Entries supplied ▸

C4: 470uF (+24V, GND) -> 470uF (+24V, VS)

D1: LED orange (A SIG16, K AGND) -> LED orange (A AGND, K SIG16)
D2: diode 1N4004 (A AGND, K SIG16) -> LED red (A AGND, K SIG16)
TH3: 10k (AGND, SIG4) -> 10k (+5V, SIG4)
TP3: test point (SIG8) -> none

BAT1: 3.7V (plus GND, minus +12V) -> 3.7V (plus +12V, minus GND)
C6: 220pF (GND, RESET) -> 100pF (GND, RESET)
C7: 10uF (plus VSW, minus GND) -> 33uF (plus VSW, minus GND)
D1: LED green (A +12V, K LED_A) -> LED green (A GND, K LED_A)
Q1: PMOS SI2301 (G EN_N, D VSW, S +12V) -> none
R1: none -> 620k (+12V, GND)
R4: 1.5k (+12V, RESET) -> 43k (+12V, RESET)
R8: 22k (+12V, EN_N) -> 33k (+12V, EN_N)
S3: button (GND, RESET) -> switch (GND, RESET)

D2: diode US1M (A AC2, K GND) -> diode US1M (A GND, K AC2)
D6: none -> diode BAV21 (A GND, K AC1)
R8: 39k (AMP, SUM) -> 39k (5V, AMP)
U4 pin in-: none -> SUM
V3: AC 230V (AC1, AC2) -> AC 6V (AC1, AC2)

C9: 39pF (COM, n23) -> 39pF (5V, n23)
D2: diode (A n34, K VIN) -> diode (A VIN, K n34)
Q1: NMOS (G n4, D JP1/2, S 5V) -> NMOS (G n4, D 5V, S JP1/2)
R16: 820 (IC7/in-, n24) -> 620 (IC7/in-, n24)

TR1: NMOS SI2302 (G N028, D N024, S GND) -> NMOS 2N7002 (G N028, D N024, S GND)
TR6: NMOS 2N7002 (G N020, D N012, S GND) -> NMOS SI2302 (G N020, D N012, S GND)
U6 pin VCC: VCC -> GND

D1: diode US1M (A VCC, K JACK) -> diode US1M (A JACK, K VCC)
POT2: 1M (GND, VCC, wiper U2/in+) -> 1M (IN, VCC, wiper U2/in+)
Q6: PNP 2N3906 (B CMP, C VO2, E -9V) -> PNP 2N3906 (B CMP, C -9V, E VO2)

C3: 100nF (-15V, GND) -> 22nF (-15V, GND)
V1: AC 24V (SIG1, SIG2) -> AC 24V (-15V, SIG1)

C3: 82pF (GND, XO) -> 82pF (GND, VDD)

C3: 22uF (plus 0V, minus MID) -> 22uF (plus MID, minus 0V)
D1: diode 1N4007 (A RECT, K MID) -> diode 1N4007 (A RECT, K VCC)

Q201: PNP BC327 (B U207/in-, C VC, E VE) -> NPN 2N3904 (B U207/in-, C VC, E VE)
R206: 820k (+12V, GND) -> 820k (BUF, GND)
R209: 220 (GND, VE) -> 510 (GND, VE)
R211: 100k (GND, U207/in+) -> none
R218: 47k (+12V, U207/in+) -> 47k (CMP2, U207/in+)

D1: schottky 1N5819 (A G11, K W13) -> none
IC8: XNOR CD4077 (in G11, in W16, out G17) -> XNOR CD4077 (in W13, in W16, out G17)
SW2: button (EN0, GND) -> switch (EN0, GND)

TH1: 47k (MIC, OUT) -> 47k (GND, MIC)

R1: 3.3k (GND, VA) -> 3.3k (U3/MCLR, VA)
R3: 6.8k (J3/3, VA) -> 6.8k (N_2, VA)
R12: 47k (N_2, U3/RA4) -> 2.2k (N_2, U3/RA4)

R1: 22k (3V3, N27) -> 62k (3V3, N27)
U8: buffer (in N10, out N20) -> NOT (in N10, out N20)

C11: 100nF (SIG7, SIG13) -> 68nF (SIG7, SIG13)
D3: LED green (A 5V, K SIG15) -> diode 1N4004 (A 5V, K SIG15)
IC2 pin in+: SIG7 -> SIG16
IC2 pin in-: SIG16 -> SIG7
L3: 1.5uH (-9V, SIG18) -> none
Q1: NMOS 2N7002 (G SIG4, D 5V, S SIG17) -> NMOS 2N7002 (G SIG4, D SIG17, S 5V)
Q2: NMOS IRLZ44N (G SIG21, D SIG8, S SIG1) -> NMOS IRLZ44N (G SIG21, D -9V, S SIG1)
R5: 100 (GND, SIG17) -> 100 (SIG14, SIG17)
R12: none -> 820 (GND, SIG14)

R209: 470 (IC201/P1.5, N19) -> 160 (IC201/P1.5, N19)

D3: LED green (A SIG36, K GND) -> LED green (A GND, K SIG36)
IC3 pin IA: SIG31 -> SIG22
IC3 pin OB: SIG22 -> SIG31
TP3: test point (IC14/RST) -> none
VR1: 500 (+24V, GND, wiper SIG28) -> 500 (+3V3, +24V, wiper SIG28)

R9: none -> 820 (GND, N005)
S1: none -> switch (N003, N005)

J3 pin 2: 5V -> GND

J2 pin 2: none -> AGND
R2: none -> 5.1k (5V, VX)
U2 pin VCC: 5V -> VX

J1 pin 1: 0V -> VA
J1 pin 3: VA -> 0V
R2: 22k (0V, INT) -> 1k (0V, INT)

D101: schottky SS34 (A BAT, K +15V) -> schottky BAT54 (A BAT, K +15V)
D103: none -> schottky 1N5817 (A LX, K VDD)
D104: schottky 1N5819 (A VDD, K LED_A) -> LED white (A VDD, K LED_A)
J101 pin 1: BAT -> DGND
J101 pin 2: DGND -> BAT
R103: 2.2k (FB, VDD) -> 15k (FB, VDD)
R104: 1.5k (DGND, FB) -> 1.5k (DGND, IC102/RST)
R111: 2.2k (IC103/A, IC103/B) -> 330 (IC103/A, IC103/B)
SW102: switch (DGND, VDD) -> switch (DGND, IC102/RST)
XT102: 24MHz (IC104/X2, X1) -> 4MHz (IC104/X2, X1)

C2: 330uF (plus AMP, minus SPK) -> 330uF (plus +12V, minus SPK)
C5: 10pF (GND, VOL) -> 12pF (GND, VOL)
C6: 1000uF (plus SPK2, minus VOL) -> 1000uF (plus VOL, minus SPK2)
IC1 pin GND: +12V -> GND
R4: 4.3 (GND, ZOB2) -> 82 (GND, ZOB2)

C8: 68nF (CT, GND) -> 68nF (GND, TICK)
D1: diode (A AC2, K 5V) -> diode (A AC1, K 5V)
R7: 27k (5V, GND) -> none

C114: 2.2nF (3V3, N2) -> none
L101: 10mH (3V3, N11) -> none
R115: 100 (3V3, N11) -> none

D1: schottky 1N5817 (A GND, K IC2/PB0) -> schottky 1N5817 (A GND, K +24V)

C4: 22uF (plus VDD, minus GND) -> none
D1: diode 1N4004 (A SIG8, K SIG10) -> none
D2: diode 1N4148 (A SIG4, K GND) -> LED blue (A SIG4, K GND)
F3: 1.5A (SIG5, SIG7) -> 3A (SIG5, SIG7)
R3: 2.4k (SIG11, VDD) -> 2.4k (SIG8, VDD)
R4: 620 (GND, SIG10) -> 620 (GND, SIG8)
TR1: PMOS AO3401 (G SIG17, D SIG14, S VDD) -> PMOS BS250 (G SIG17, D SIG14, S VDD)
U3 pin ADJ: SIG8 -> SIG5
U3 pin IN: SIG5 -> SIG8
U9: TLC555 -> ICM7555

Your task ▸ I'd like every line with the string "AGND" copied from the listing.

Answer box ▸
D1: LED orange (A SIG16, K AGND) -> LED orange (A AGND, K SIG16)
D2: diode 1N4004 (A AGND, K SIG16) -> LED red (A AGND, K SIG16)
TH3: 10k (AGND, SIG4) -> 10k (+5V, SIG4)
J2 pin 2: none -> AGND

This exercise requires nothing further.